● **Work required**: Scan the records that follow, and whenever a line has the word "brown", copy it.

Object change descriptions:
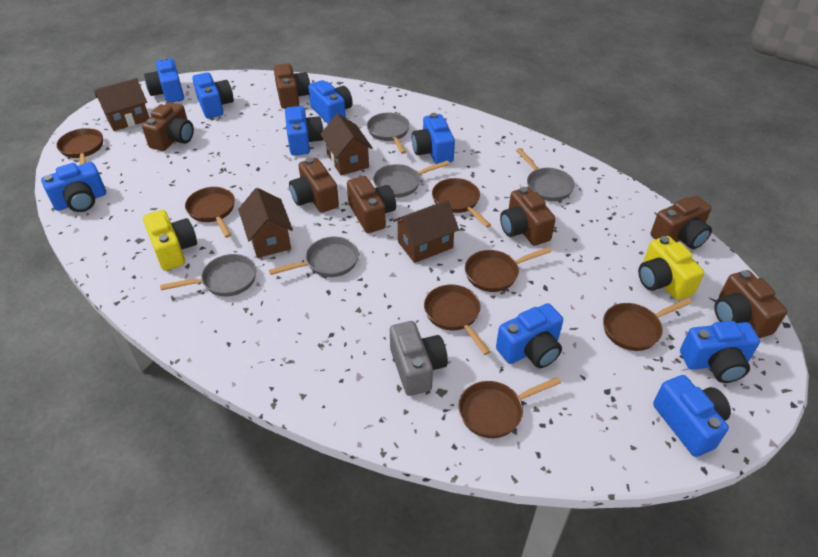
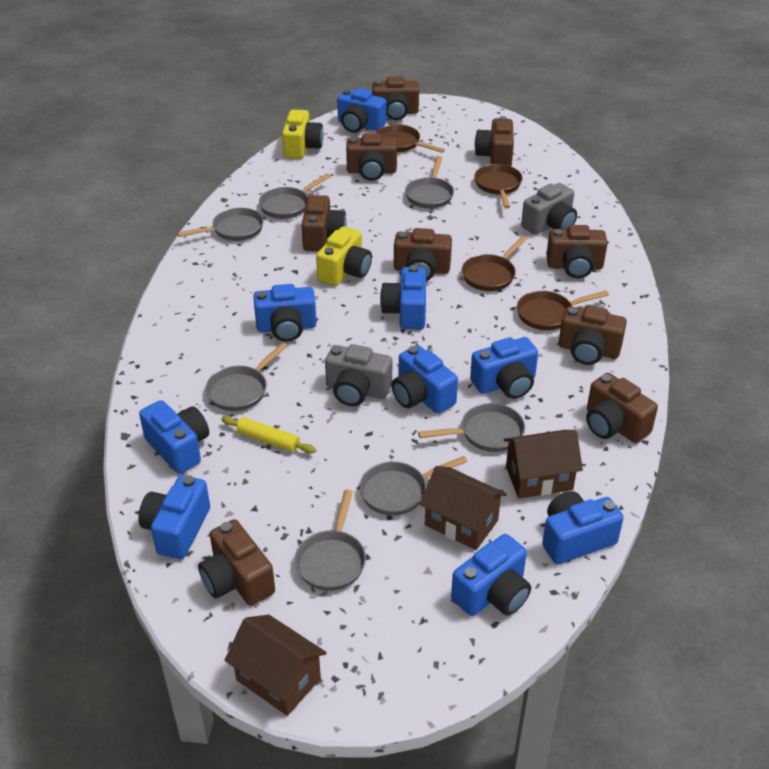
brown camera: 7 -> 9
brown house: 4 -> 3
brown pan: 7 -> 4
grey camera: 1 -> 2
grey pan: 5 -> 7
yellow rolling pin: 0 -> 1

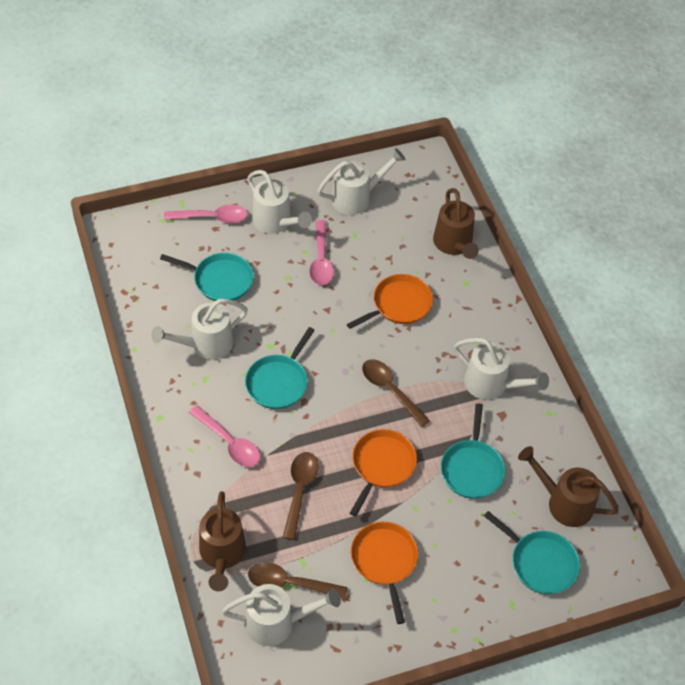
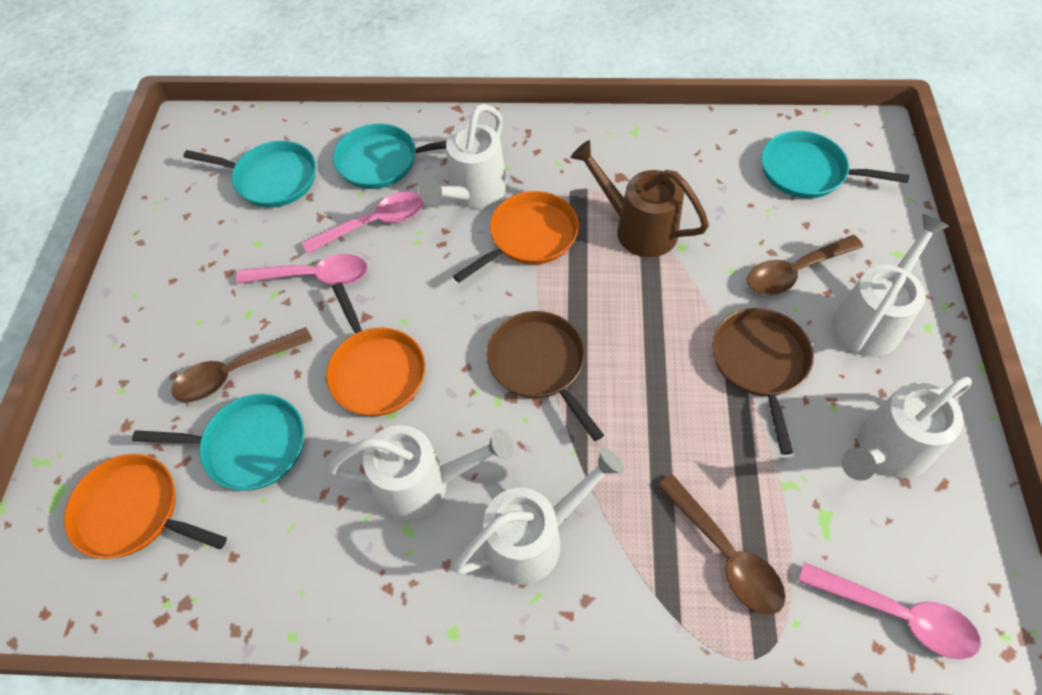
brown pan: 0 -> 2
brown watering can: 3 -> 1

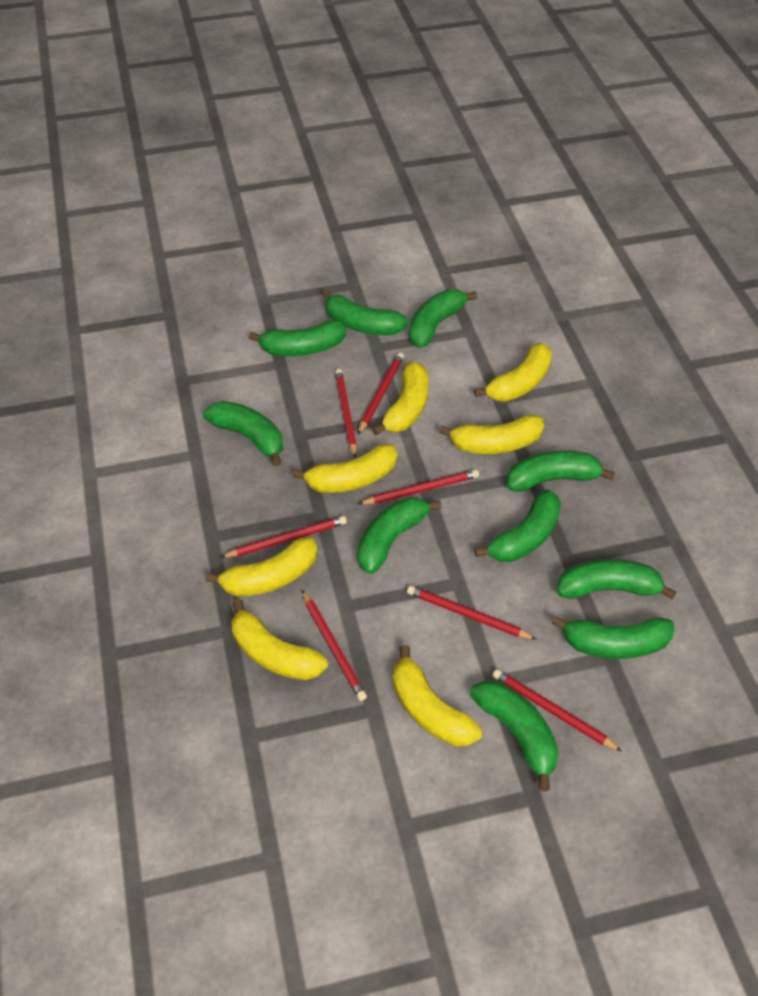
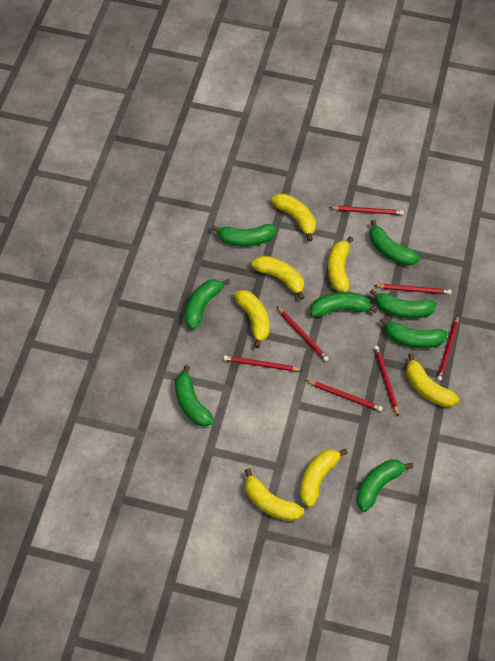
green banana: 10 -> 8

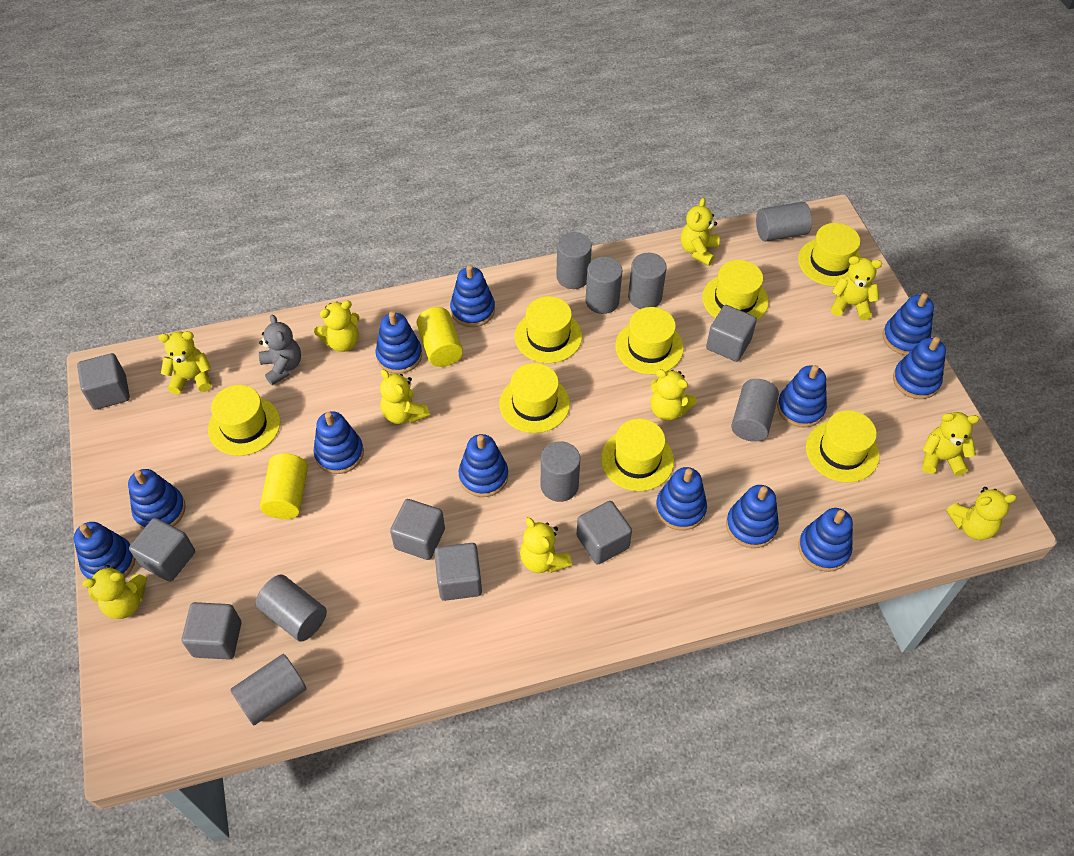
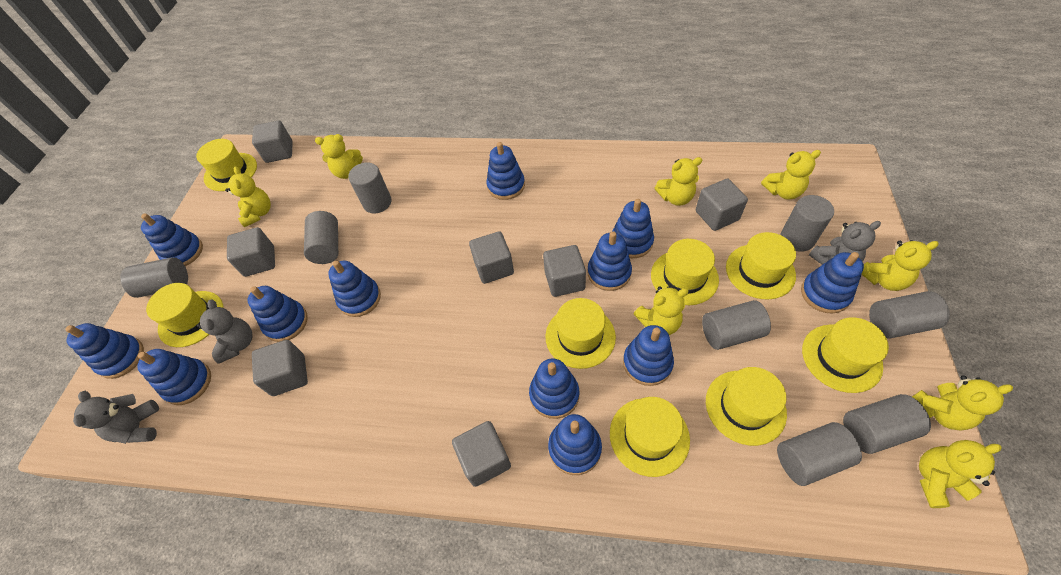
grey teddy bear: 1 -> 3
yellow cylinder: 2 -> 0
yellow teddy bear: 10 -> 8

● **Exercise answer**:
brown camera: 7 -> 9
brown house: 4 -> 3
brown pan: 7 -> 4
brown pan: 0 -> 2
brown watering can: 3 -> 1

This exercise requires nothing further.